TASK REQUIREMENTS: Look through the lines of the material and count those containing "purple". Give that count alone.

INFORMATION:
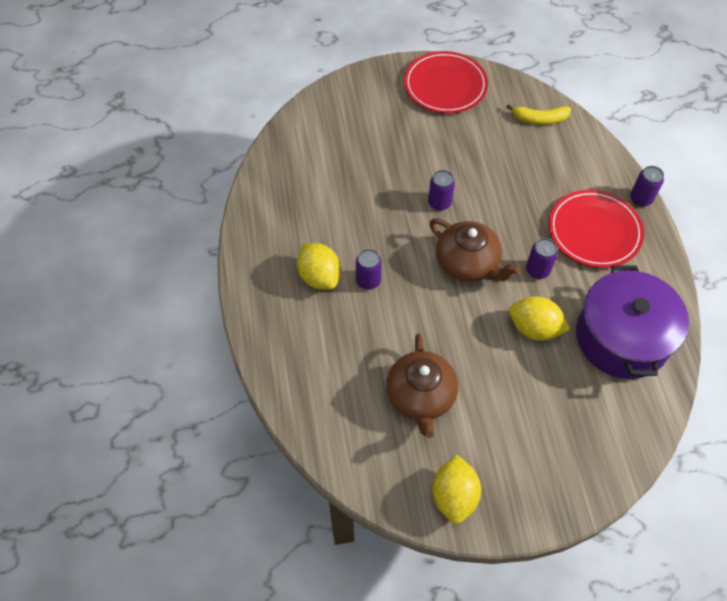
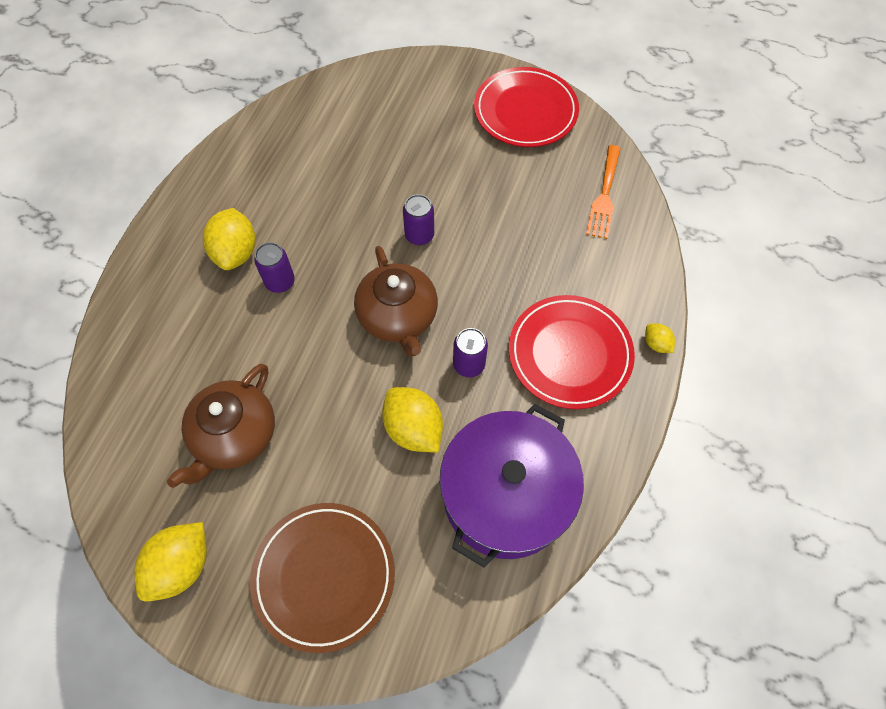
camera: 30 degrees right, 5 degrees up
(539, 119) = (604, 195): yellow banana -> orange fork
(550, 448) = (324, 576): none -> brown plate
(641, 199) = (656, 344): purple can -> yellow lemon

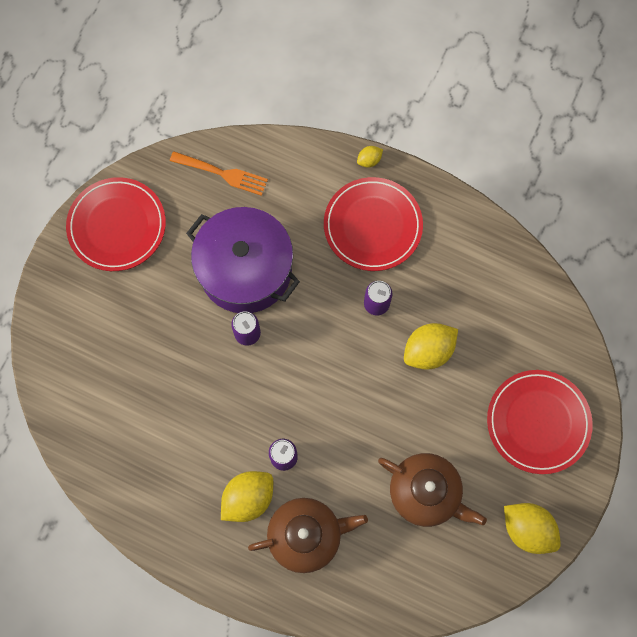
camera: 85 degrees left, 10 degrees up
(236, 252) = (248, 498): yellow lemon -> yellow lemon turned 45 degrees counterclockwise
(324, 576) = (538, 422): brown plate -> red plate
(398, 317) = (328, 357): brown teapot -> brown teapot (306, 535)
(505, 495) = (484, 288): purple pot -> purple pot (245, 270)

SOLVED PROBLEM: 2